**GIVEN PROBLEM**
From the rows below, pull out each line that contains the string "time" and copy those lines in full.

**EXTRACTED ENTRIES**

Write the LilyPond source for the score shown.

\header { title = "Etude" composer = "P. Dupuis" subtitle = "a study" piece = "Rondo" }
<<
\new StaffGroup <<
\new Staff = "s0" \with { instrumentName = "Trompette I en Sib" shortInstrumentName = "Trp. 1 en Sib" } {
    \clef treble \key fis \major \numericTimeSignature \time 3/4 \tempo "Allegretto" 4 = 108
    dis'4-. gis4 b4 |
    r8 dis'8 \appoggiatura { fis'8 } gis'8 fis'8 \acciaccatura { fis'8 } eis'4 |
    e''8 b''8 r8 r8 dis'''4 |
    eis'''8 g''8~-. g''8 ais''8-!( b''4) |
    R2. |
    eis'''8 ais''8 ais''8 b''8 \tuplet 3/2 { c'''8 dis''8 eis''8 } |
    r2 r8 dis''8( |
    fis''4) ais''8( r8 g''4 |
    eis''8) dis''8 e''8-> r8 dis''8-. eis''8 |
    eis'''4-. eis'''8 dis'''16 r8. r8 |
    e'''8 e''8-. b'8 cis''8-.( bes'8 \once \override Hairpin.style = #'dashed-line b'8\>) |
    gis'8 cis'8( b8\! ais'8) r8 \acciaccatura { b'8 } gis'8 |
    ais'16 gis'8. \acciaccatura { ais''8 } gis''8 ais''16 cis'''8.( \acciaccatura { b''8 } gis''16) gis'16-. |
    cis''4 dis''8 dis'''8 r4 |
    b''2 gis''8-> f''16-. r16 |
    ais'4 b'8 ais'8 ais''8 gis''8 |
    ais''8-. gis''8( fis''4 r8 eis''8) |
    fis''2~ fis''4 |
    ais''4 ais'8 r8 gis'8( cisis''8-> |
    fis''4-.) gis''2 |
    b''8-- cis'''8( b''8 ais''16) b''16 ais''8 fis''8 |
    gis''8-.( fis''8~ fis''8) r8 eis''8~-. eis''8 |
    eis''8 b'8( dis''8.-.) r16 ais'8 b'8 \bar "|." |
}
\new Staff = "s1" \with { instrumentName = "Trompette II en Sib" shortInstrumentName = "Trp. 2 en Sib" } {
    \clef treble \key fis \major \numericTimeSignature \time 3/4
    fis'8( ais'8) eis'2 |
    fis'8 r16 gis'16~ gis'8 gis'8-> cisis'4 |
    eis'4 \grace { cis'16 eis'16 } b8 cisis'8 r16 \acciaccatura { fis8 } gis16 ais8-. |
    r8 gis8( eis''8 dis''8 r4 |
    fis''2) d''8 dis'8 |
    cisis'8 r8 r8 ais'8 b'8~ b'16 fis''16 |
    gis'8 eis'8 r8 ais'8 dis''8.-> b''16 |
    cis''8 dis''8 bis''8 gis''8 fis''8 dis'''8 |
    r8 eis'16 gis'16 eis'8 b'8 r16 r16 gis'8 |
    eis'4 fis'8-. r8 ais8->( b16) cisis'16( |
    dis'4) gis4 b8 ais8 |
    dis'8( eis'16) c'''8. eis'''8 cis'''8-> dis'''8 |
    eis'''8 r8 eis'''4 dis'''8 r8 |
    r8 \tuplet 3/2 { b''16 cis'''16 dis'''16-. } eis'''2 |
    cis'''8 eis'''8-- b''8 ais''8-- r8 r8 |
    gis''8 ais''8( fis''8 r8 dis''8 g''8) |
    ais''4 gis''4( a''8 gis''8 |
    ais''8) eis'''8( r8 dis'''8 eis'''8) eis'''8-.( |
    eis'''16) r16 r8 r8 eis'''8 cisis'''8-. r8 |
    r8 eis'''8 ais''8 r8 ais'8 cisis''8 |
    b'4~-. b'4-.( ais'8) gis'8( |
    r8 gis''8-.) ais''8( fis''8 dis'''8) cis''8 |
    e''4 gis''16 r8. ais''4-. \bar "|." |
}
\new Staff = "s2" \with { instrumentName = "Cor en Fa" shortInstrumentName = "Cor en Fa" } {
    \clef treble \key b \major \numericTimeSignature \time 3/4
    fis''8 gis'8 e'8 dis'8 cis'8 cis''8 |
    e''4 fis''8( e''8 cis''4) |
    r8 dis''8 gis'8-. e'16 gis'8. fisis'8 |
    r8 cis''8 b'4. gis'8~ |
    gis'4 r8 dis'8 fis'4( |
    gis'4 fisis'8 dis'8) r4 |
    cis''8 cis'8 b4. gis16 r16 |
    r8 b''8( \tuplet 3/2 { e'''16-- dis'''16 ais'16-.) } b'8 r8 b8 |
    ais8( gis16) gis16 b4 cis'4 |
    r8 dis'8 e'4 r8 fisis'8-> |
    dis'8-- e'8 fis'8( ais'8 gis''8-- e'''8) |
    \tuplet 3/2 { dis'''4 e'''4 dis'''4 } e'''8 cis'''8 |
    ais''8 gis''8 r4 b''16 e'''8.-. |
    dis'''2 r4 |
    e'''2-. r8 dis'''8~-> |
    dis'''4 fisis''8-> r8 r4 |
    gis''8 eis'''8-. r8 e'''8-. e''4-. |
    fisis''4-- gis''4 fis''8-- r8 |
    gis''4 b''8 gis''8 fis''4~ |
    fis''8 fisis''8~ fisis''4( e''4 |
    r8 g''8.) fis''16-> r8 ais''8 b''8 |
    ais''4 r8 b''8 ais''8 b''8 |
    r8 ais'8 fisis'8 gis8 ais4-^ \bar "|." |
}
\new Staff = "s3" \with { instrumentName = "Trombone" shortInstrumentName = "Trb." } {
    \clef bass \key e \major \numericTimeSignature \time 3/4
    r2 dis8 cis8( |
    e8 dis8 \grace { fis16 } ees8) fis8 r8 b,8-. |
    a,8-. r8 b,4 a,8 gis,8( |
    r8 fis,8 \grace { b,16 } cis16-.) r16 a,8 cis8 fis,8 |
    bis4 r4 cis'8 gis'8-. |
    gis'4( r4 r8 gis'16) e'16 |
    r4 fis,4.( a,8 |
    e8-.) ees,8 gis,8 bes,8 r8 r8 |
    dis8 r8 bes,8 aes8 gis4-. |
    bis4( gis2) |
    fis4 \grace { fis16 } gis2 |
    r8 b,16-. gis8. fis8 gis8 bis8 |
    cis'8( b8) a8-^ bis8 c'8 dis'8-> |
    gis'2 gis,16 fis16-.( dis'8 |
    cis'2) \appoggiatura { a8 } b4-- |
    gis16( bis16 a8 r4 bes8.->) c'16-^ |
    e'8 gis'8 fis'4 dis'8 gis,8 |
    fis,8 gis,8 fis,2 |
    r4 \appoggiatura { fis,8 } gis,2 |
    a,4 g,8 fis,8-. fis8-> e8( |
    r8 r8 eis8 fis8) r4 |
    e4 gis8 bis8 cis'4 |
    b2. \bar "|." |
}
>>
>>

**CORRECT ANSWER**
    \clef treble \key fis \major \numericTimeSignature \time 3/4 \tempo "Allegretto" 4 = 108
    \clef treble \key fis \major \numericTimeSignature \time 3/4
    \clef treble \key b \major \numericTimeSignature \time 3/4
    \clef bass \key e \major \numericTimeSignature \time 3/4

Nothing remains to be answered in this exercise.